The task: In the listing below, locate the line that contains "C7: 2200uF (plus" and the line that contains "V3: 24V (plus". Restate word for word those two lines and every line between them, and nothing else.
:: Data listing ::
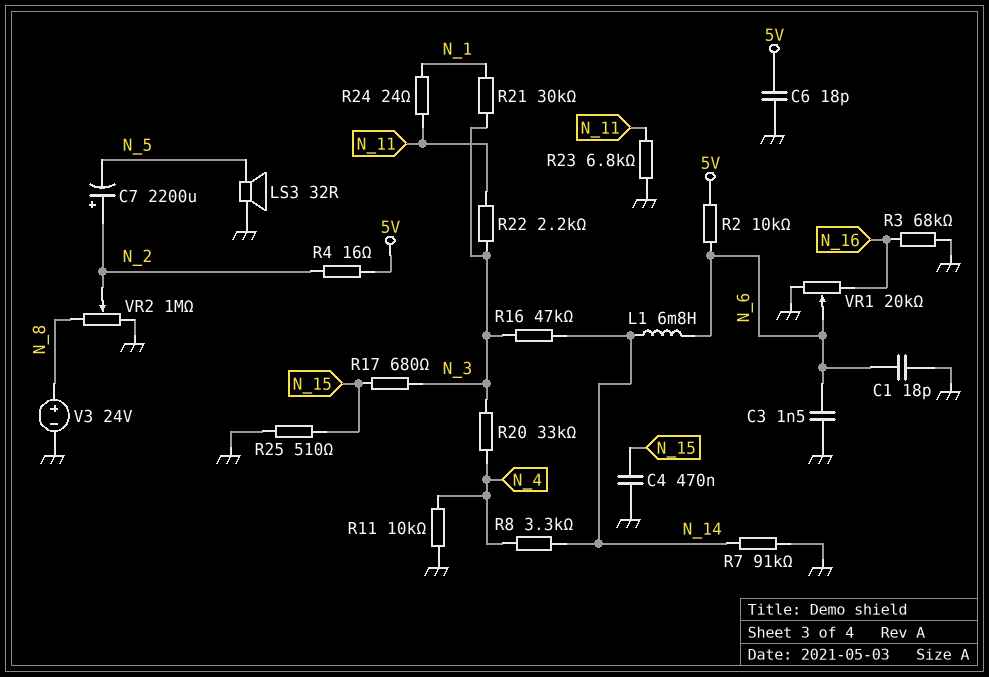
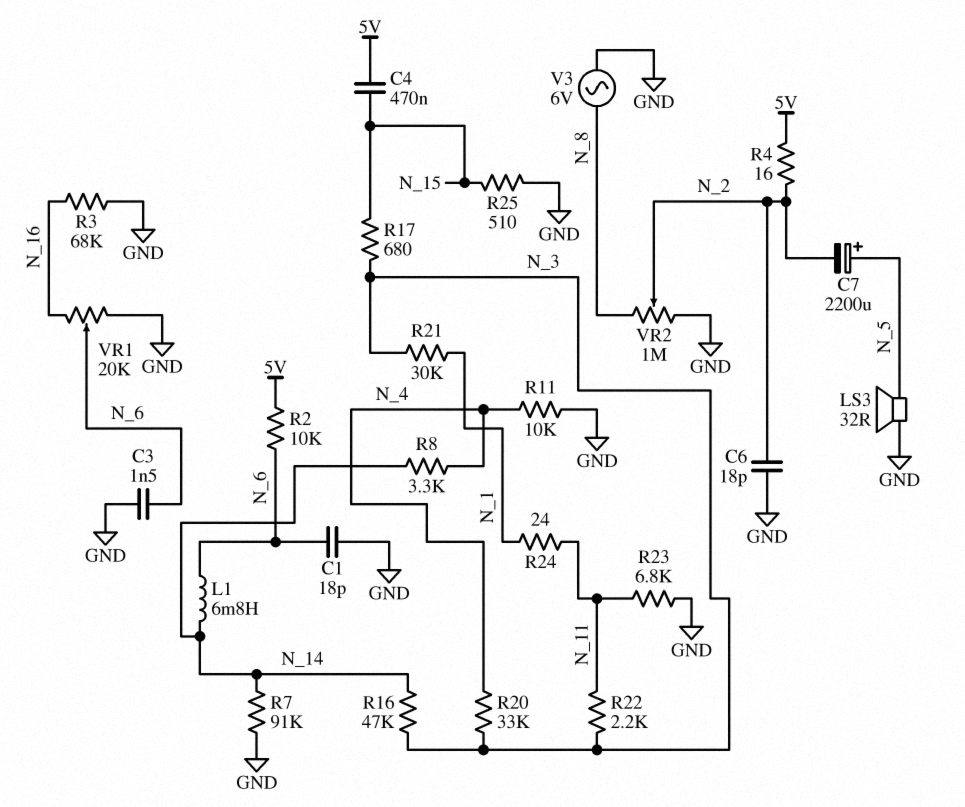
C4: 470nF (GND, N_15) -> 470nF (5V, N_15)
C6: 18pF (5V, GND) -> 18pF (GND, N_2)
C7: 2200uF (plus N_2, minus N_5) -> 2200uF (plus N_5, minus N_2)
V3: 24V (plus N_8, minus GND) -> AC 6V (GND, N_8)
:::
:: Data listing ::
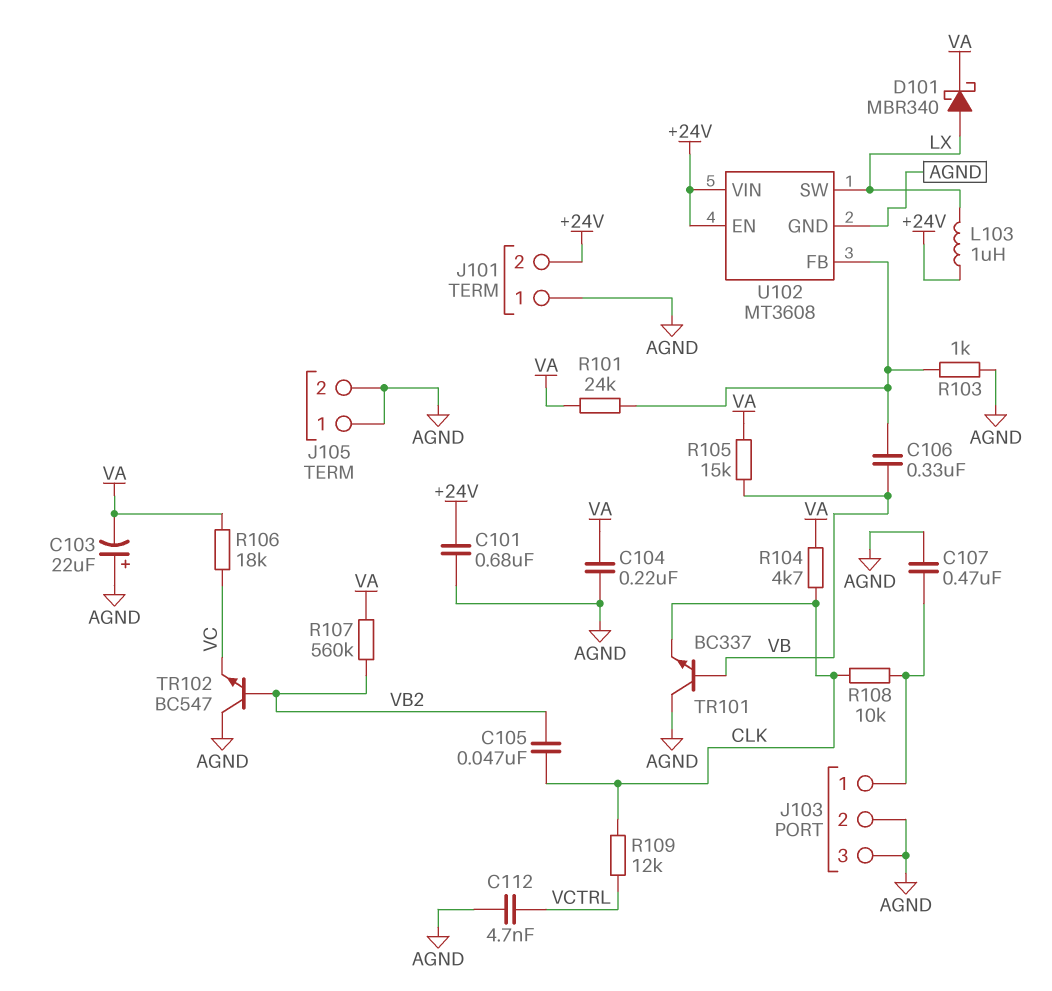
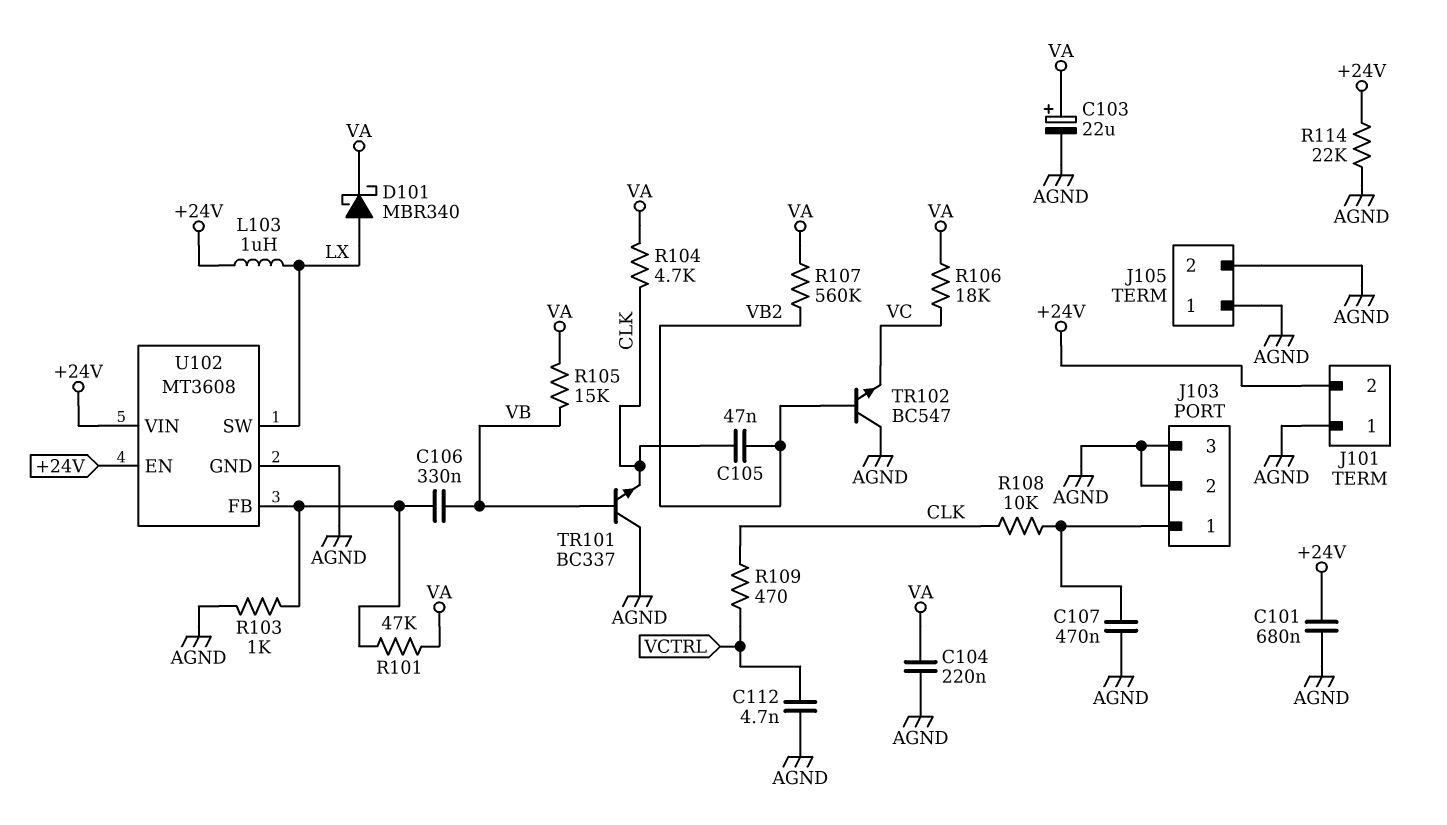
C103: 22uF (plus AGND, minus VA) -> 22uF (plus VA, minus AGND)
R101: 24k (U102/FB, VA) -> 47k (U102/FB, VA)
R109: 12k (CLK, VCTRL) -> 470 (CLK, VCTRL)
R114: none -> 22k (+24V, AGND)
:::
:: Data listing ::
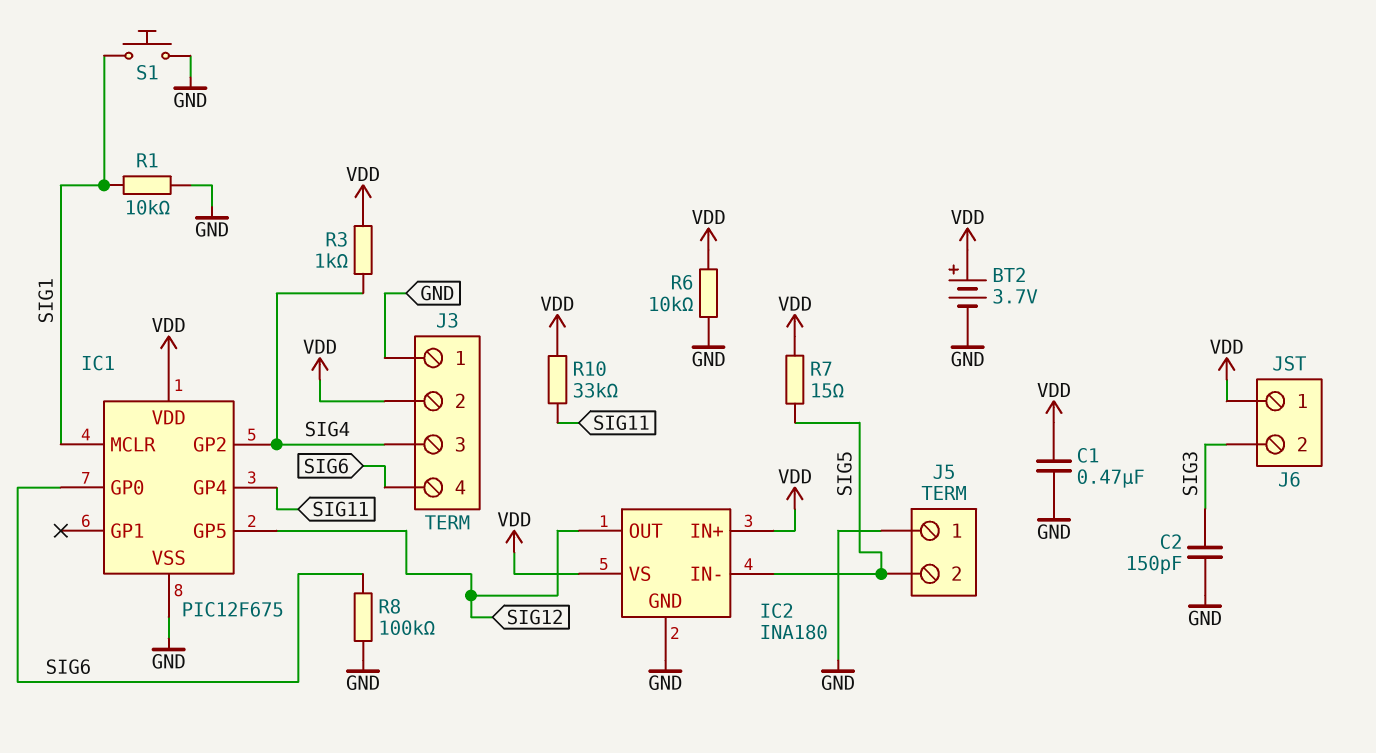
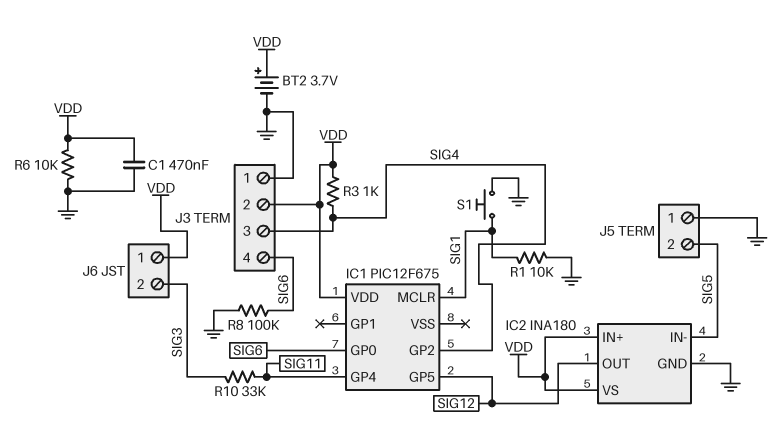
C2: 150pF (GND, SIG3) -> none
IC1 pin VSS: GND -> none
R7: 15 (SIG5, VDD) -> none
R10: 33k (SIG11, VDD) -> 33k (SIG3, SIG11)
:::
Worked solution:
C7: 2200uF (plus N_2, minus N_5) -> 2200uF (plus N_5, minus N_2)
V3: 24V (plus N_8, minus GND) -> AC 6V (GND, N_8)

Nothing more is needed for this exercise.